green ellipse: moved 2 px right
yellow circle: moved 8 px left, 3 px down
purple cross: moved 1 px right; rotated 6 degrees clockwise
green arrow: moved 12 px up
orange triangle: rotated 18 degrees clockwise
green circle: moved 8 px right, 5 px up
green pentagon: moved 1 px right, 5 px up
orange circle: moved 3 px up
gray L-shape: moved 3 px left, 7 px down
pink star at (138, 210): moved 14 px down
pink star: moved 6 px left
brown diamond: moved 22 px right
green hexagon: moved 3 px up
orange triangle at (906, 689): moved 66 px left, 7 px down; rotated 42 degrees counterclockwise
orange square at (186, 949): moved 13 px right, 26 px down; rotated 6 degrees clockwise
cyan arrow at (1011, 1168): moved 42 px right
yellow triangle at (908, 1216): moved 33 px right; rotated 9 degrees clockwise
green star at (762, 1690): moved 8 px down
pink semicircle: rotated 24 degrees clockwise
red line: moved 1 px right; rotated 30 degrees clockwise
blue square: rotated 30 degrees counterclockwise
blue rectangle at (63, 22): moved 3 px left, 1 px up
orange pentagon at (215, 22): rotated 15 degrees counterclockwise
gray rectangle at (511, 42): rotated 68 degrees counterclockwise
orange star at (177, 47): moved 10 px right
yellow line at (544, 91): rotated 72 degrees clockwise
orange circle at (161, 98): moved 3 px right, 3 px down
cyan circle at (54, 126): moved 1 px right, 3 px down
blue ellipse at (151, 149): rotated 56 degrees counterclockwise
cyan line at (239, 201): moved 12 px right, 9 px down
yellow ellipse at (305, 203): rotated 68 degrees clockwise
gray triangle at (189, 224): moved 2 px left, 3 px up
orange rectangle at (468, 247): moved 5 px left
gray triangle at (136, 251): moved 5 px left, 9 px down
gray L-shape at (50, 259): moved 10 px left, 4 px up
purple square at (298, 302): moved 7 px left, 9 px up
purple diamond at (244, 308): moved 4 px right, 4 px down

= = = =

> How to complete this task
Write out exactly the lines starting with the one that holds "gray triangle at (189, 224): moved" and running through the last line above.

> Solved problem
gray triangle at (189, 224): moved 2 px left, 3 px up
orange rectangle at (468, 247): moved 5 px left
gray triangle at (136, 251): moved 5 px left, 9 px down
gray L-shape at (50, 259): moved 10 px left, 4 px up
purple square at (298, 302): moved 7 px left, 9 px up
purple diamond at (244, 308): moved 4 px right, 4 px down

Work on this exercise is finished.